▶
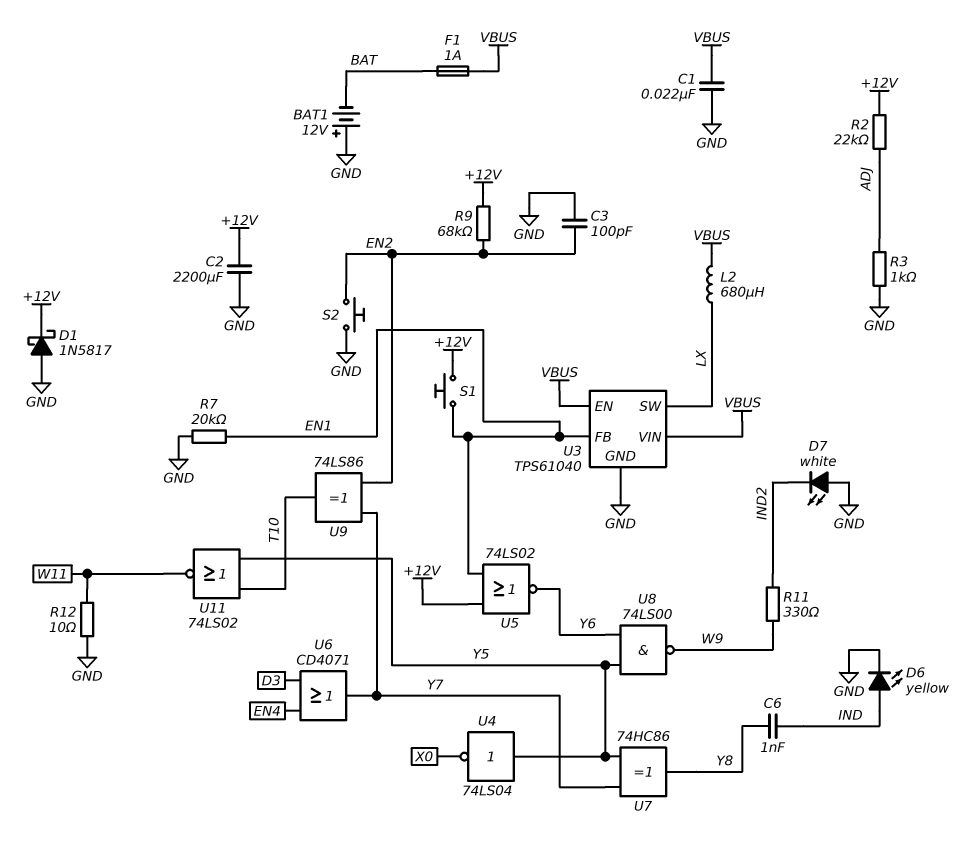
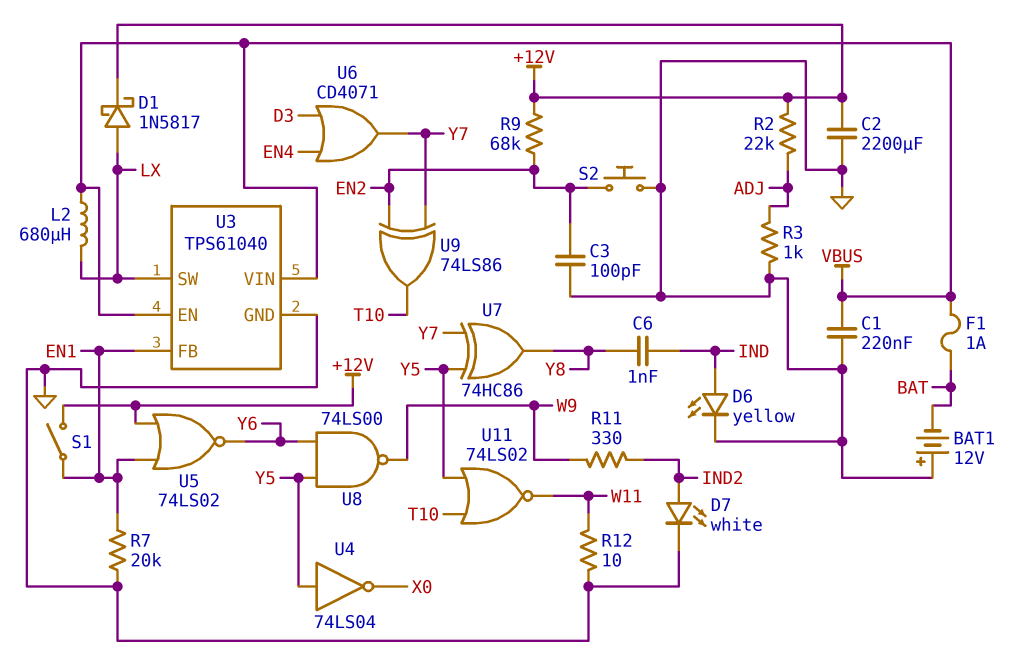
C1: 22nF (GND, VBUS) -> 220nF (GND, VBUS)
D1: schottky 1N5817 (A GND, K +12V) -> schottky 1N5817 (A LX, K +12V)
D7: LED white (A GND, K IND2) -> LED white (A IND2, K GND)
S1: button (+12V, EN1) -> switch (+12V, EN1)

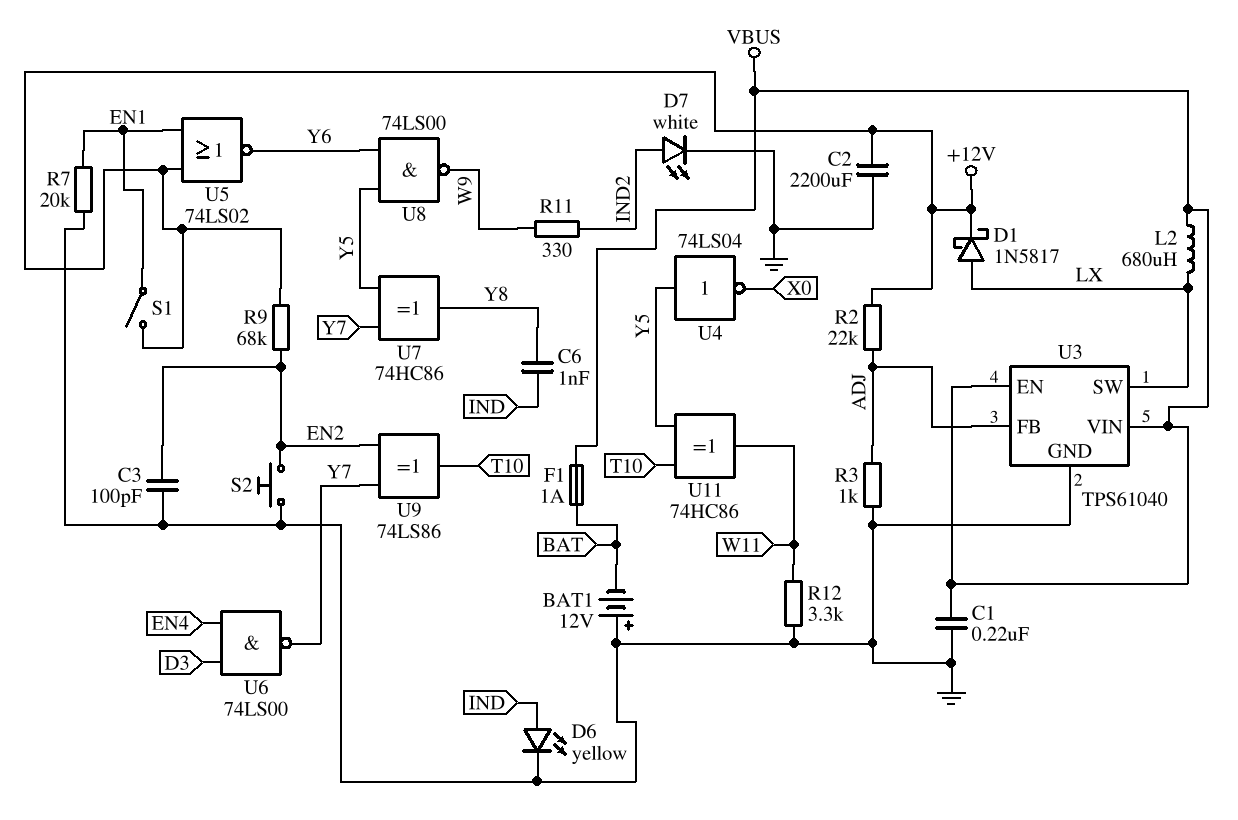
R12: 10 (GND, W11) -> 3.3k (GND, W11)
U3 pin FB: EN1 -> ADJ
U6: OR CD4071 (in D3, in EN4, out Y7) -> NAND 74LS00 (in D3, in EN4, out Y7)
U11: NOR 74LS02 (in T10, in Y5, out W11) -> XOR 74HC86 (in T10, in Y5, out W11)

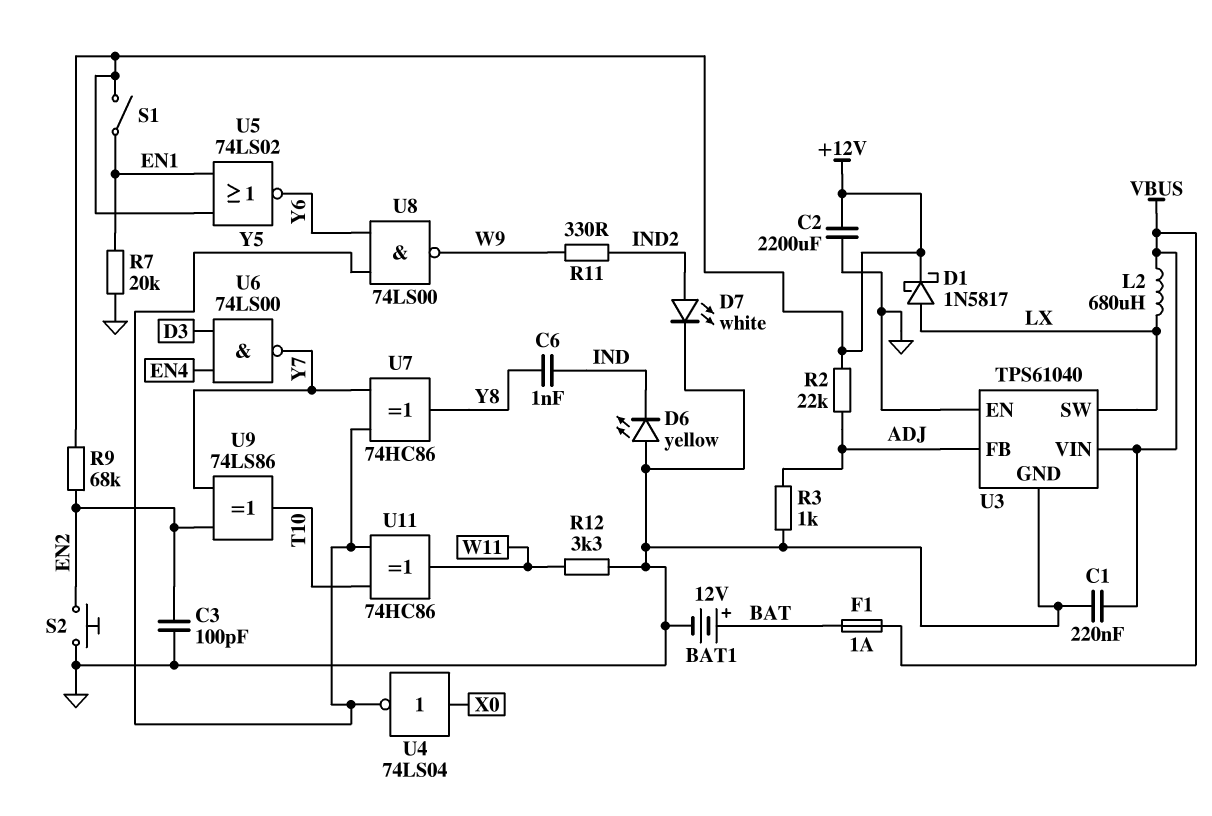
BAT1: 12V (plus GND, minus BAT) -> 12V (plus BAT, minus GND)
D6: LED yellow (A IND, K GND) -> LED yellow (A GND, K IND)
U3 pin EN: VBUS -> GND
U4: NOT 74LS04 (in Y5, out X0) -> NOT 74LS04 (in X0, out Y5)

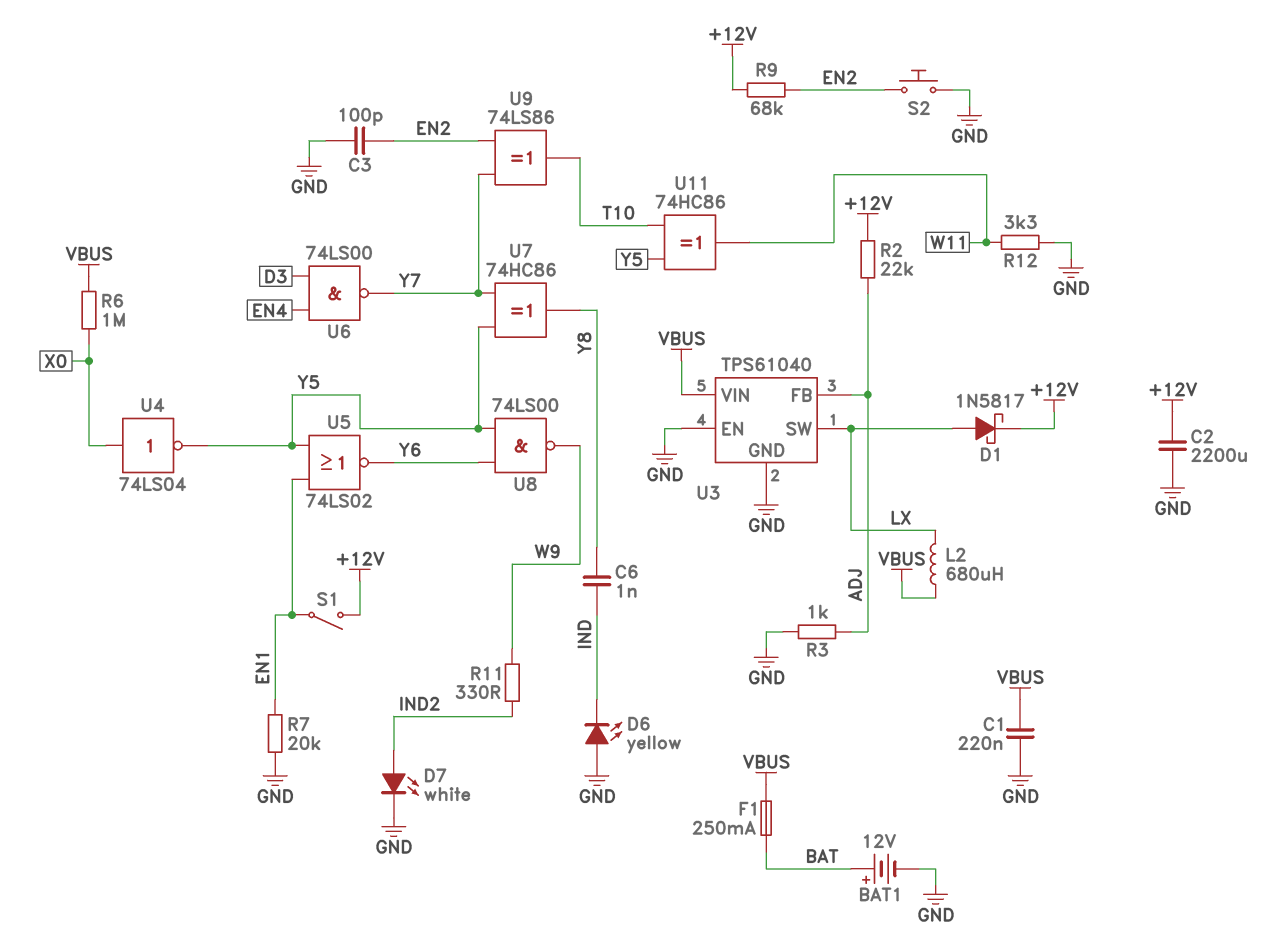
F1: 1A (BAT, VBUS) -> 250mA (BAT, VBUS)
R6: none -> 1M (VBUS, X0)
U5: NOR 74LS02 (in +12V, in EN1, out Y6) -> NOR 74LS02 (in EN1, in Y5, out Y6)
◀
What you set down should be exactly the lines from the line containing "U3 pin EN: VBUS -> GND" to the last line of the entries above, both included, with no pictures.

U3 pin EN: VBUS -> GND
U4: NOT 74LS04 (in Y5, out X0) -> NOT 74LS04 (in X0, out Y5)

F1: 1A (BAT, VBUS) -> 250mA (BAT, VBUS)
R6: none -> 1M (VBUS, X0)
U5: NOR 74LS02 (in +12V, in EN1, out Y6) -> NOR 74LS02 (in EN1, in Y5, out Y6)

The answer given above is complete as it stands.